══ PROVIDED MATERIAL ══
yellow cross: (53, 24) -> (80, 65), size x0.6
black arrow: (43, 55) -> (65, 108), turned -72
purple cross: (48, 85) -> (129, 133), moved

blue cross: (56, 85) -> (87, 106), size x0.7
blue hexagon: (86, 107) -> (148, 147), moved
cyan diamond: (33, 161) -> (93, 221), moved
═══
══ PROVIDED MATERIAL ══
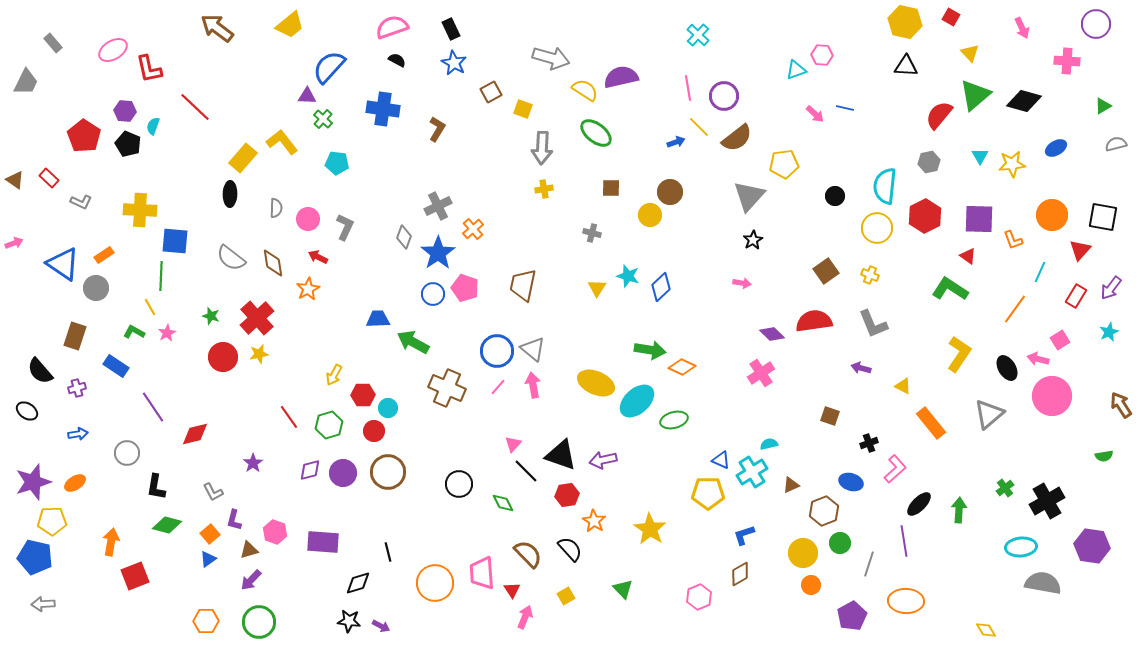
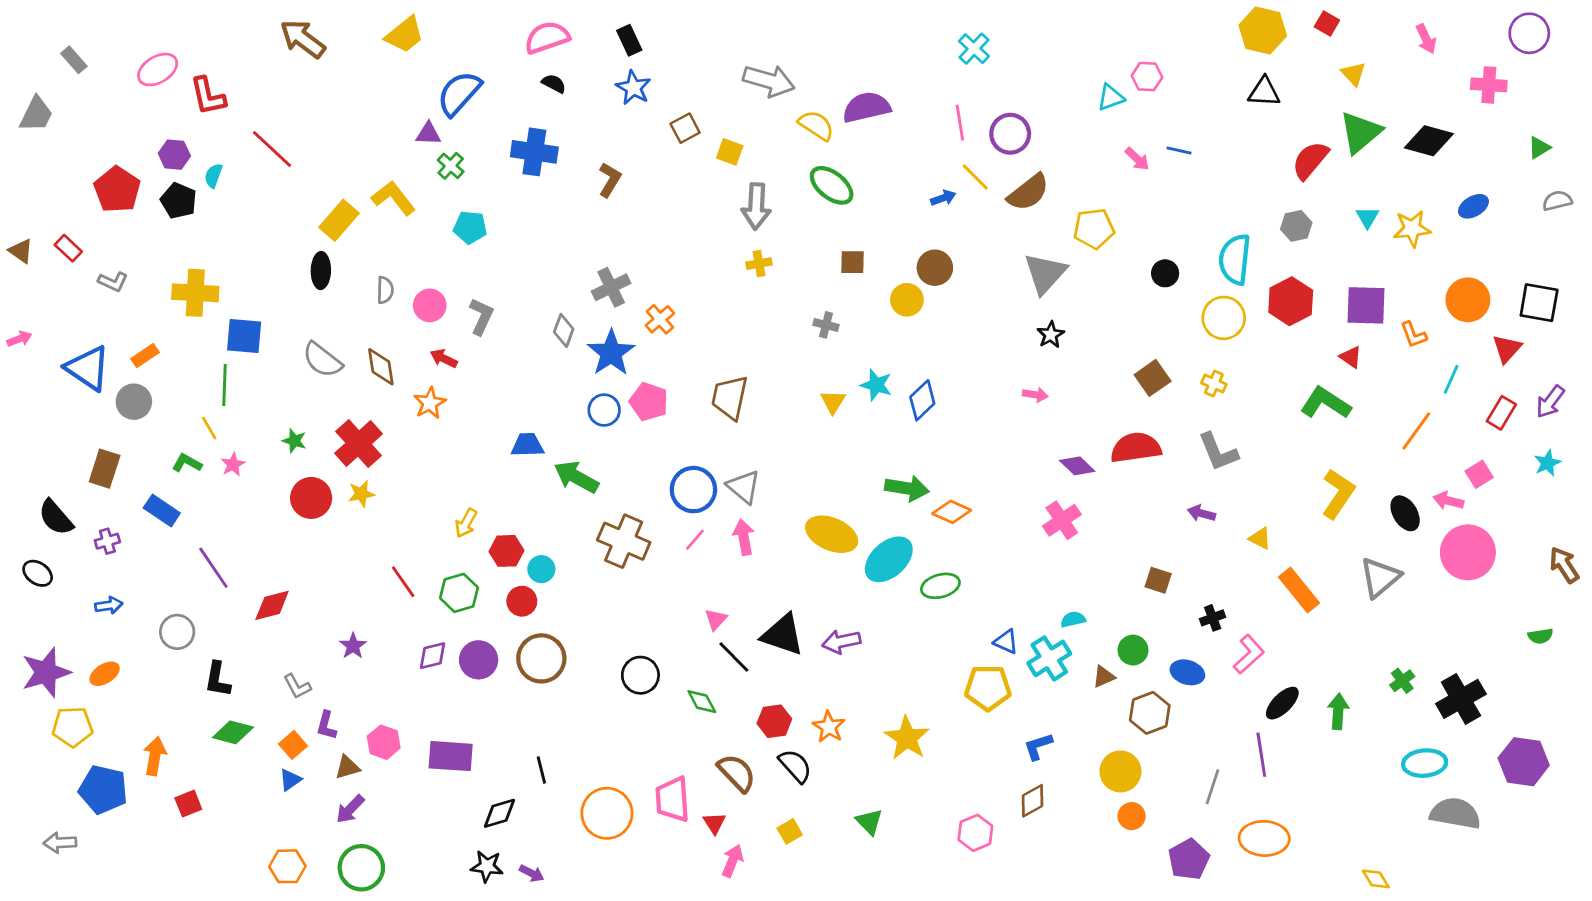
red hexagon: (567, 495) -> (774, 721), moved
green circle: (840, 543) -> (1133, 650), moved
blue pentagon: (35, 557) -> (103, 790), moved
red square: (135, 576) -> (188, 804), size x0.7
═══
══ PROVIDED MATERIAL ══
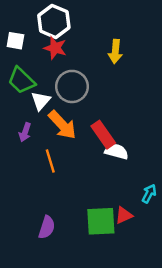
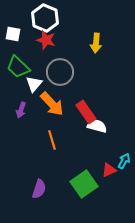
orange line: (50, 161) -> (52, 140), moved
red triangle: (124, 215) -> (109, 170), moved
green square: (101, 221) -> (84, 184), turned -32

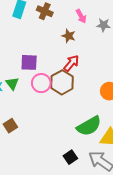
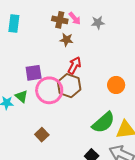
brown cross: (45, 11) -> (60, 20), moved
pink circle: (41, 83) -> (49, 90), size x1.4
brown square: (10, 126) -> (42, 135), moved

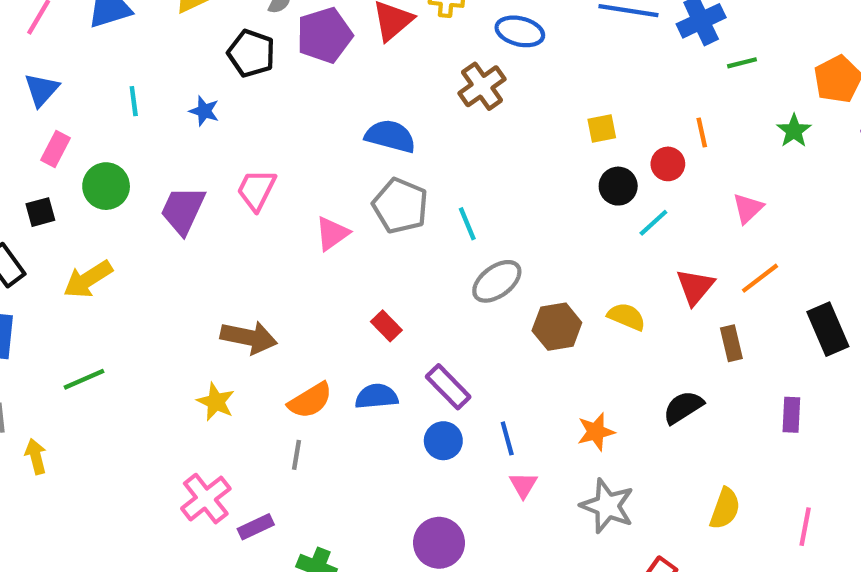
═══
WHAT NEEDS TO BE DONE: The lines above starting at the one that contains "yellow cross: (53, 24) -> (80, 65), size x0.6" and ending at the one that contains "cyan diamond: (33, 161) -> (93, 221), moved" must be transcribed exactly, and no other lines may appear.

SOLUTION BELOW:
yellow cross: (53, 24) -> (80, 65), size x0.6
black arrow: (43, 55) -> (65, 108), turned -72
purple cross: (48, 85) -> (129, 133), moved

blue cross: (56, 85) -> (87, 106), size x0.7
blue hexagon: (86, 107) -> (148, 147), moved
cyan diamond: (33, 161) -> (93, 221), moved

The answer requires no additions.